ACTIVITY.
Find every line below with the string "baseball" and pick it out.

── DATA UNDER STUDY ──

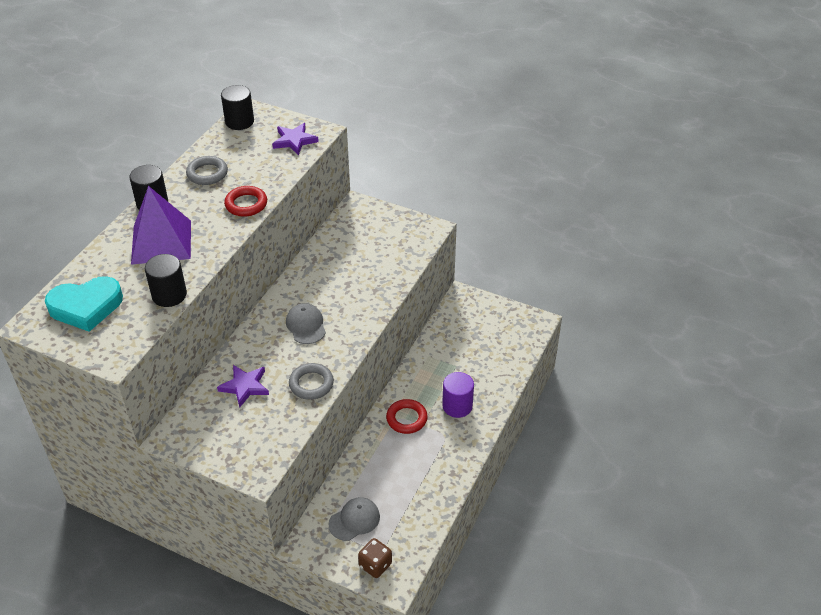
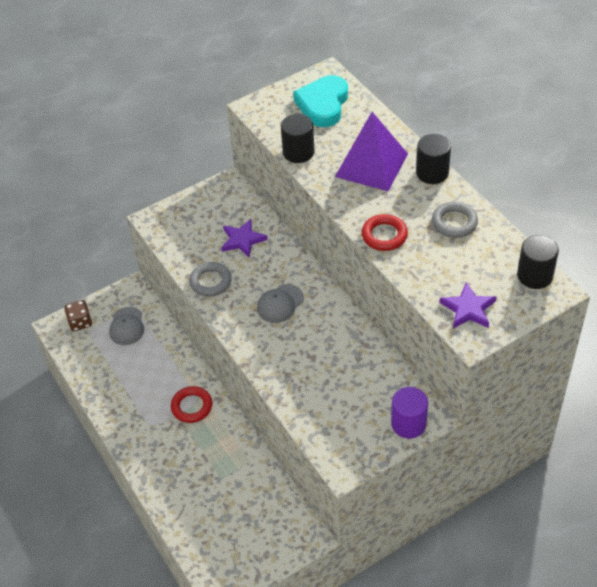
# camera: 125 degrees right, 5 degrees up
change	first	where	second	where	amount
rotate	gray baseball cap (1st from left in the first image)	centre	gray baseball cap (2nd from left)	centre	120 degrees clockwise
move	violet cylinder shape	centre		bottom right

───
── DATA UNDER STUDY ──

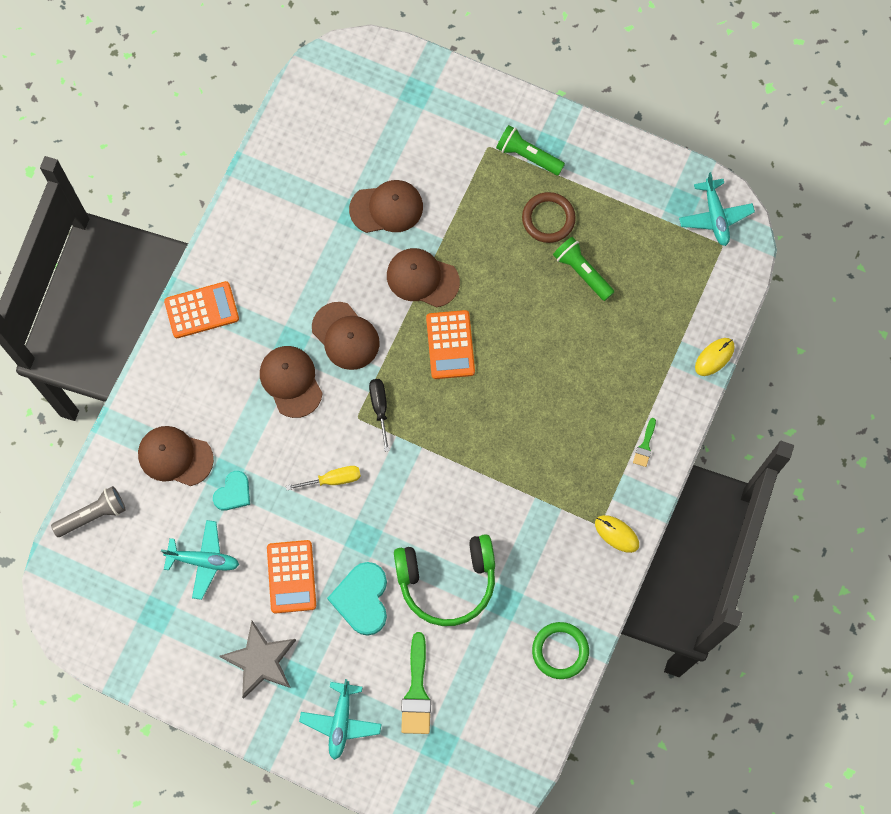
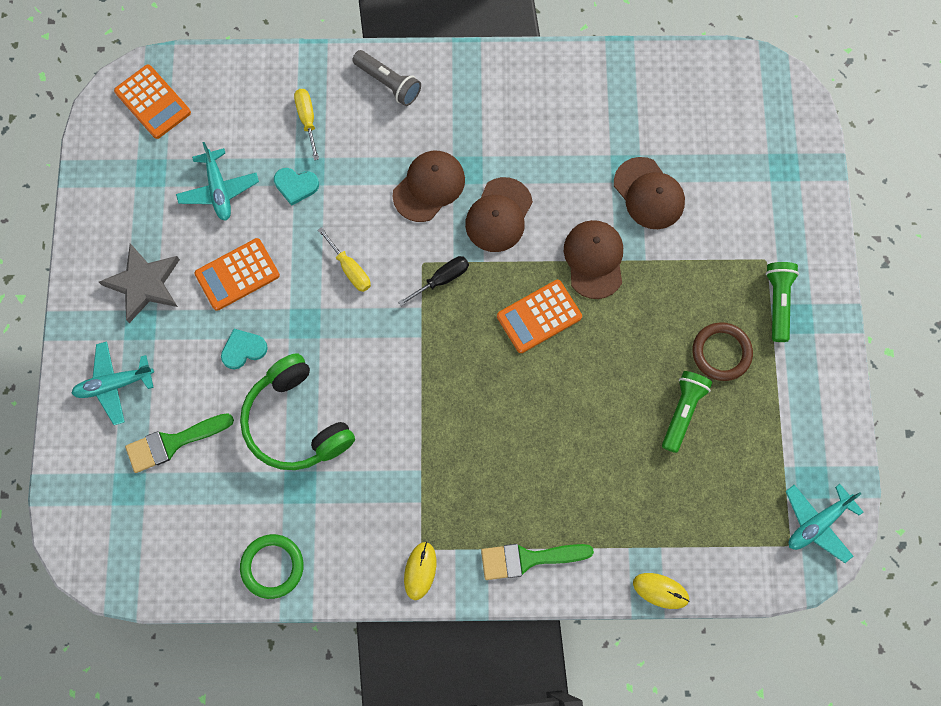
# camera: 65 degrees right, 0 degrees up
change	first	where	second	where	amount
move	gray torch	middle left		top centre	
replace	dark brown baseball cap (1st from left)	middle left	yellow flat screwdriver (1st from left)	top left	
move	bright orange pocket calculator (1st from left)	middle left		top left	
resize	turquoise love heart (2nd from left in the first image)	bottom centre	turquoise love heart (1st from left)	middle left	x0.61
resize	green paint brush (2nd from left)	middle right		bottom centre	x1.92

───
── DATA UNDER STUDY ──

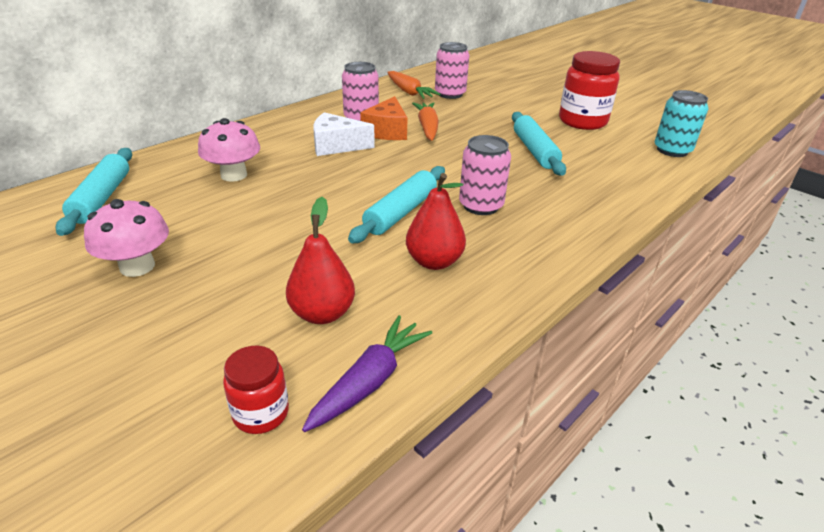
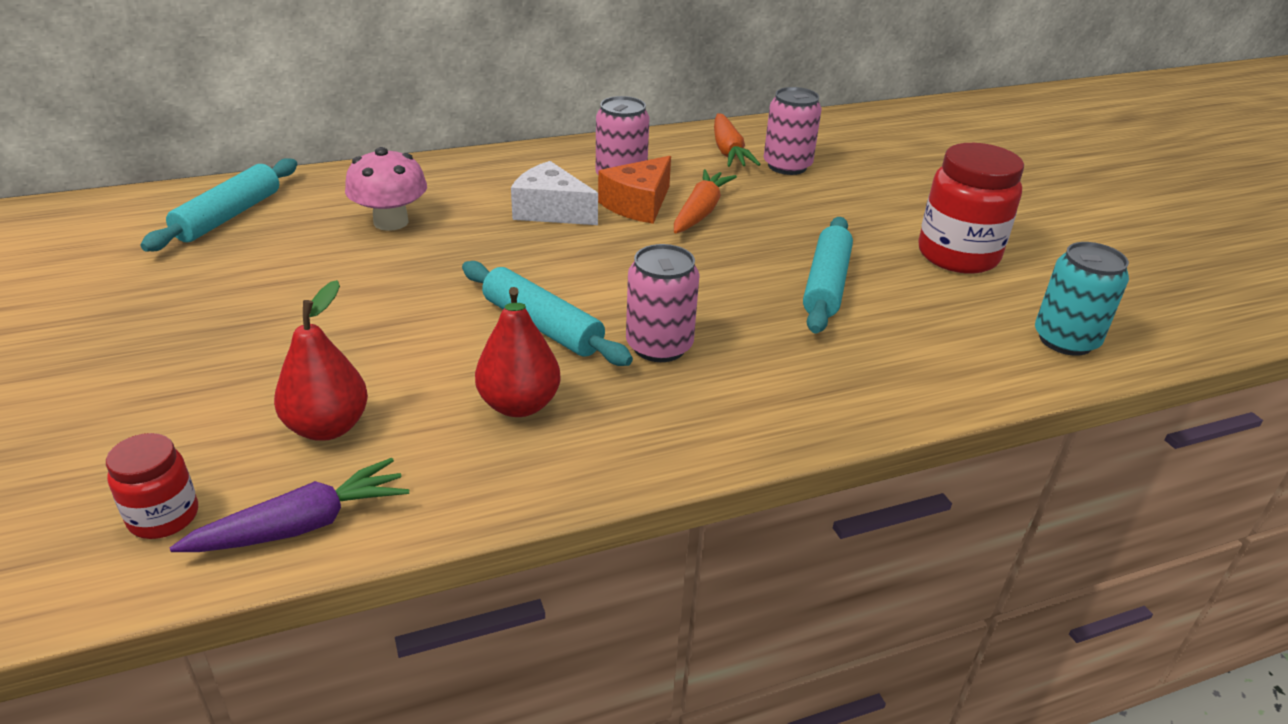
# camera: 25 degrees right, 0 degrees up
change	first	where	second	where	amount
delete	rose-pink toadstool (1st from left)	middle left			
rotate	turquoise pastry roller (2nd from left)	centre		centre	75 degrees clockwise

───

TASK SOLUTION.
rotate	gray baseball cap (1st from left in the first image)	centre	gray baseball cap (2nd from left)	centre	120 degrees clockwise
replace	dark brown baseball cap (1st from left)	middle left	yellow flat screwdriver (1st from left)	top left	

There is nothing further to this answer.